> About this exercise
Take the data below. Output it exactly from its first line through the line containing "red goblet: 1 -> 2".

==========

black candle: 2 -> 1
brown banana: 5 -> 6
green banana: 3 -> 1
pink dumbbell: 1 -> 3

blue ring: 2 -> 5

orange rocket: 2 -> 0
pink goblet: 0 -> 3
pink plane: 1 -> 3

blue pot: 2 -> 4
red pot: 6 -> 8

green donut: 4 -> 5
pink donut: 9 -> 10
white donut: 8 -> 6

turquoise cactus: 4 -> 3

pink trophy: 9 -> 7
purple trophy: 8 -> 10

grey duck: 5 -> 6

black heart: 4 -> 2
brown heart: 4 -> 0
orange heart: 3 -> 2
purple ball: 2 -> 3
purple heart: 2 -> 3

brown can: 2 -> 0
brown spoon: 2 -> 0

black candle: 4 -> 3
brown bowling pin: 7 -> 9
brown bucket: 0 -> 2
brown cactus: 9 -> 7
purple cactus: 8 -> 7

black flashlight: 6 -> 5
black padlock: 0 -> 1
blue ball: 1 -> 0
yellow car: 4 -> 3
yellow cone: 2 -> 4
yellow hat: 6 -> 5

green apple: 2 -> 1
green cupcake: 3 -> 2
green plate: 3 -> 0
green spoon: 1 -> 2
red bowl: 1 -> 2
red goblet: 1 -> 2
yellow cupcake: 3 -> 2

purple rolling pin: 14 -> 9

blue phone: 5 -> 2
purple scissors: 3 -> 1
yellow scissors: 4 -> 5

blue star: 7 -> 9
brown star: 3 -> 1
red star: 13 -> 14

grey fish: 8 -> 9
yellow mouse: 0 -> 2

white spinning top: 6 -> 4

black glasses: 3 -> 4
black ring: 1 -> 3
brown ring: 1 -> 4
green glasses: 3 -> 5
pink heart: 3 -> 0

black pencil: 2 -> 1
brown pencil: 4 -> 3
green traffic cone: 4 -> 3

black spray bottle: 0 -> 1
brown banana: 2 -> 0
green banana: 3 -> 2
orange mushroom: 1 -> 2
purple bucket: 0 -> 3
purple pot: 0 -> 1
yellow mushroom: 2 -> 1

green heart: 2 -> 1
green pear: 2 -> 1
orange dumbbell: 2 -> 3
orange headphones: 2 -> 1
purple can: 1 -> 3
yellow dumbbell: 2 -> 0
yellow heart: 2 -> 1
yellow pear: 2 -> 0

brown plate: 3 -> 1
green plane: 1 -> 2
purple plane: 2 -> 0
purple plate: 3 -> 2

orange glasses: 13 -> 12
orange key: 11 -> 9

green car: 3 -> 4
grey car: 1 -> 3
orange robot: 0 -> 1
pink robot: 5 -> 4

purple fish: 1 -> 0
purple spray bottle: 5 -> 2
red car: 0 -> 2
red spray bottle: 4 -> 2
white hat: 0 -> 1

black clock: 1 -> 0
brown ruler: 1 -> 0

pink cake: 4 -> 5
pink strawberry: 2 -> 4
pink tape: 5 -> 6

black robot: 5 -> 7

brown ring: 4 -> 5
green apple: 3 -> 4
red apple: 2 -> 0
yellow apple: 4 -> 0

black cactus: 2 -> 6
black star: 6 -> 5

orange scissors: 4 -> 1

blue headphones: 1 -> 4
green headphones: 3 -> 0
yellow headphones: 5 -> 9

==========

> Solution to the problem
black candle: 2 -> 1
brown banana: 5 -> 6
green banana: 3 -> 1
pink dumbbell: 1 -> 3

blue ring: 2 -> 5

orange rocket: 2 -> 0
pink goblet: 0 -> 3
pink plane: 1 -> 3

blue pot: 2 -> 4
red pot: 6 -> 8

green donut: 4 -> 5
pink donut: 9 -> 10
white donut: 8 -> 6

turquoise cactus: 4 -> 3

pink trophy: 9 -> 7
purple trophy: 8 -> 10

grey duck: 5 -> 6

black heart: 4 -> 2
brown heart: 4 -> 0
orange heart: 3 -> 2
purple ball: 2 -> 3
purple heart: 2 -> 3

brown can: 2 -> 0
brown spoon: 2 -> 0

black candle: 4 -> 3
brown bowling pin: 7 -> 9
brown bucket: 0 -> 2
brown cactus: 9 -> 7
purple cactus: 8 -> 7

black flashlight: 6 -> 5
black padlock: 0 -> 1
blue ball: 1 -> 0
yellow car: 4 -> 3
yellow cone: 2 -> 4
yellow hat: 6 -> 5

green apple: 2 -> 1
green cupcake: 3 -> 2
green plate: 3 -> 0
green spoon: 1 -> 2
red bowl: 1 -> 2
red goblet: 1 -> 2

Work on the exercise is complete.